> **Source data**
○ ○ ○ ○ ○ ○ ○
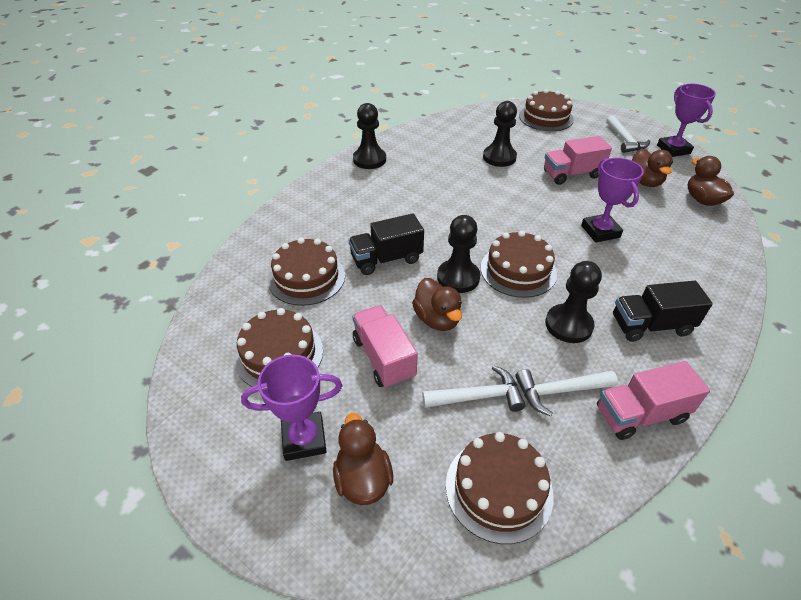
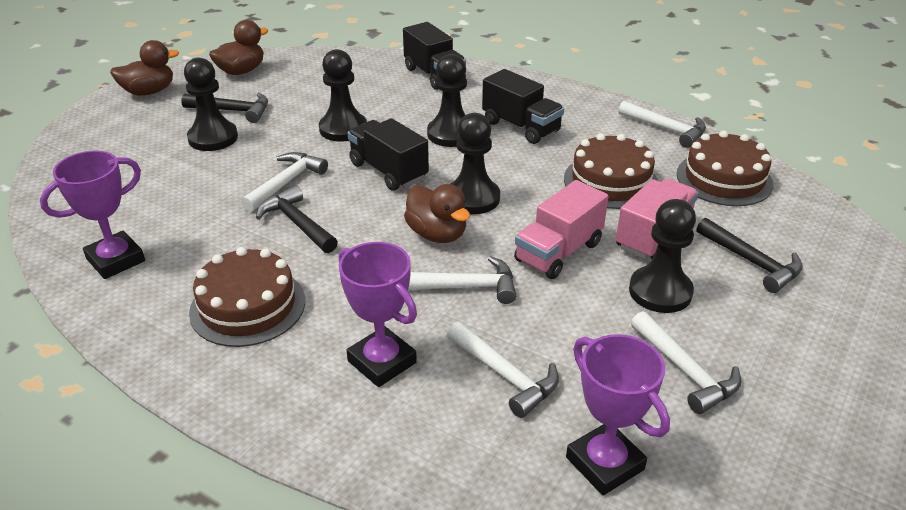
black hammer: 0 -> 3
black pawn: 4 -> 5
black truck: 2 -> 3
brown cake: 5 -> 3
brown duck: 4 -> 3
pink truck: 3 -> 2
white hammer: 3 -> 5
○ ○ ○ ○ ○ ○ ○
> **Task details**
An exact reproduction of the material above is needed, without its pictures.

> **Task answer**
black hammer: 0 -> 3
black pawn: 4 -> 5
black truck: 2 -> 3
brown cake: 5 -> 3
brown duck: 4 -> 3
pink truck: 3 -> 2
white hammer: 3 -> 5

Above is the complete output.